# [EXTRACTED DATA]
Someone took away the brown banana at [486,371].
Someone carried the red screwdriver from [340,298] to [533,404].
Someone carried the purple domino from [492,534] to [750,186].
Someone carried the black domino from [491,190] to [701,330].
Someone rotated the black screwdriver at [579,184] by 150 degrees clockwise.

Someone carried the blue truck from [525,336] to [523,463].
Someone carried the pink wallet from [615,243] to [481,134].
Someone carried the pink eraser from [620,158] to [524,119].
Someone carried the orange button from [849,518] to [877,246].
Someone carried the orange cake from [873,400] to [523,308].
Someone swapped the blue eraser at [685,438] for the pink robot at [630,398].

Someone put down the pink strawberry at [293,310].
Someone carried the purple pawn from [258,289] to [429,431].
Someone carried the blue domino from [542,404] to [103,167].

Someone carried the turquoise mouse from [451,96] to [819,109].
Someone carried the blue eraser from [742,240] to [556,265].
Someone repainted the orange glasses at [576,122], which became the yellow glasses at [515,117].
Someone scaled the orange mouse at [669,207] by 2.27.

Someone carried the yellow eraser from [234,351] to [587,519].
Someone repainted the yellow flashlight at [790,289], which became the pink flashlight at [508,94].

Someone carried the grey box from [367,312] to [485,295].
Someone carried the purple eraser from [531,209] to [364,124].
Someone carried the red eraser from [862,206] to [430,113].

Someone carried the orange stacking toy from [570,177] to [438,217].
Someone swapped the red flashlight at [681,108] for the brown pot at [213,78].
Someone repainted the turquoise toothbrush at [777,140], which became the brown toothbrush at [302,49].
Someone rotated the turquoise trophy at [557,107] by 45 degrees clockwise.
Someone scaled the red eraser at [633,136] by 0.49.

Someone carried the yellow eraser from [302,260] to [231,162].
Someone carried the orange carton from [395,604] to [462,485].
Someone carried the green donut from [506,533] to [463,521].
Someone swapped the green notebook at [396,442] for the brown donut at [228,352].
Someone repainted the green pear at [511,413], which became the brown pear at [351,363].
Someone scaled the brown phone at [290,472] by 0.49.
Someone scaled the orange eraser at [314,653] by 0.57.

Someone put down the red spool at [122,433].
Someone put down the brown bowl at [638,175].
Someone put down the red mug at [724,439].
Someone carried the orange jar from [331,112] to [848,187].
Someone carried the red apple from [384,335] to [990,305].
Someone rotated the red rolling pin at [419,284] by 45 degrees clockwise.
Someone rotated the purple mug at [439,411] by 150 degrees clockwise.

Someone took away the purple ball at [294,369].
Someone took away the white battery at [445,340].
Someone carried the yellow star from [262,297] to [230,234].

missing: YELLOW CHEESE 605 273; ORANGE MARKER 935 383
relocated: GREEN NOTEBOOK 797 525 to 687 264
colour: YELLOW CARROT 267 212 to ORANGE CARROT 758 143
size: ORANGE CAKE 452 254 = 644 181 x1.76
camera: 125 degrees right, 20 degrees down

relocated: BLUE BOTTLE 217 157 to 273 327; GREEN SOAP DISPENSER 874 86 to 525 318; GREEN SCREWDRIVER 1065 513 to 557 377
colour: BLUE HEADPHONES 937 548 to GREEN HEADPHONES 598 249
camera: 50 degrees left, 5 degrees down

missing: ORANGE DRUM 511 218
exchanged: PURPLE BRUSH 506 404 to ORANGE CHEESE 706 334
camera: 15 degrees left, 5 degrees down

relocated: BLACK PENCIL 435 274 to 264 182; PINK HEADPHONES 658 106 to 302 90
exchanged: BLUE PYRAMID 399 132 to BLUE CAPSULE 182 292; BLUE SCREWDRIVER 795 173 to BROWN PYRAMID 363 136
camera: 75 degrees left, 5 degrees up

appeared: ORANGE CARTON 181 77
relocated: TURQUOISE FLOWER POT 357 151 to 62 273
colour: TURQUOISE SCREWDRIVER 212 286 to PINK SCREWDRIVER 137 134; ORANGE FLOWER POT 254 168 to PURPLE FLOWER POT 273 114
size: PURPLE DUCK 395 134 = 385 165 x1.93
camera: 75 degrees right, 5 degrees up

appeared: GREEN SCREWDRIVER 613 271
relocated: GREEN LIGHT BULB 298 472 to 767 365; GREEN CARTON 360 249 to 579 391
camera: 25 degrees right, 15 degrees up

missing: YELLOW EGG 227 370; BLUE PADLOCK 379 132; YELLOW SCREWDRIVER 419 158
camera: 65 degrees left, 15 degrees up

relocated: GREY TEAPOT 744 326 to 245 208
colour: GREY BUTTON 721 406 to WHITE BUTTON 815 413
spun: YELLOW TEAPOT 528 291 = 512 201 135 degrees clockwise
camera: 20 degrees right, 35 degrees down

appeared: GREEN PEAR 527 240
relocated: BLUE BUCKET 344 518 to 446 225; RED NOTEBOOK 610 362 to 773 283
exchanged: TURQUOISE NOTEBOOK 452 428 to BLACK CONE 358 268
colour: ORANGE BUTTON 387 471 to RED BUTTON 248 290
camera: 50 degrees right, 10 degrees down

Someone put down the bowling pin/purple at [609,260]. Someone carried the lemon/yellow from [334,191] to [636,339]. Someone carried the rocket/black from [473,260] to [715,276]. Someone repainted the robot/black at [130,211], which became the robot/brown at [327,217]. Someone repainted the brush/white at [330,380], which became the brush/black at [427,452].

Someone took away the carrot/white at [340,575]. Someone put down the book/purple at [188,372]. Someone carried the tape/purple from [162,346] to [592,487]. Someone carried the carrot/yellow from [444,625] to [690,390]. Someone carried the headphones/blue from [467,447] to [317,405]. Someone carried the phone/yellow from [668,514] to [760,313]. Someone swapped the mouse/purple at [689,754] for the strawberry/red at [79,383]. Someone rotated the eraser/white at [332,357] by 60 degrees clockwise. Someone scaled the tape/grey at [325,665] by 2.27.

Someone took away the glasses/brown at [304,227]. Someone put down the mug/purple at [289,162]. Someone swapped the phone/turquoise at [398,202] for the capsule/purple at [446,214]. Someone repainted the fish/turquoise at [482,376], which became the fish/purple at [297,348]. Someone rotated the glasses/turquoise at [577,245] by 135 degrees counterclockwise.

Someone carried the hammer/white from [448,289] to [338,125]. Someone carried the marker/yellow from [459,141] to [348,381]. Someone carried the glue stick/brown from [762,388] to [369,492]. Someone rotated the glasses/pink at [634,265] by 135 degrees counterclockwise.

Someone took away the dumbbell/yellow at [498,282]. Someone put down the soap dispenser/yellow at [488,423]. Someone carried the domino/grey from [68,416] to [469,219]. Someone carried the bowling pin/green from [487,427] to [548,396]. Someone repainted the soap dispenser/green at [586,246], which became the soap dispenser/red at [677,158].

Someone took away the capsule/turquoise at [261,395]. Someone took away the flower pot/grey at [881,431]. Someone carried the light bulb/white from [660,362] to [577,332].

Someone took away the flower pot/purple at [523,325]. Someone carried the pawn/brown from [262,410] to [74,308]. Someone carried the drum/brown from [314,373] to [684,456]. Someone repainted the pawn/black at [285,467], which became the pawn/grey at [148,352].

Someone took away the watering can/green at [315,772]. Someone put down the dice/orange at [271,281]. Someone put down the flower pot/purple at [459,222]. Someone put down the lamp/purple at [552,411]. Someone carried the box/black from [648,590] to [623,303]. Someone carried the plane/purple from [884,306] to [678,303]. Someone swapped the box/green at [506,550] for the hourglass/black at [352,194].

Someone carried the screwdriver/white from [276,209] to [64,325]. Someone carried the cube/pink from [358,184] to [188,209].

# [TASK DETAILS]
Output exactly the lines of the material above from the one containing "relocated: GREEN NOTEBOOK 797 525 to 687 264" up to and including the one containing "size: ORANGE CAKE 452 254 = 644 181 x1.76".

# [EXERCISE RESPONSE]
relocated: GREEN NOTEBOOK 797 525 to 687 264
colour: YELLOW CARROT 267 212 to ORANGE CARROT 758 143
size: ORANGE CAKE 452 254 = 644 181 x1.76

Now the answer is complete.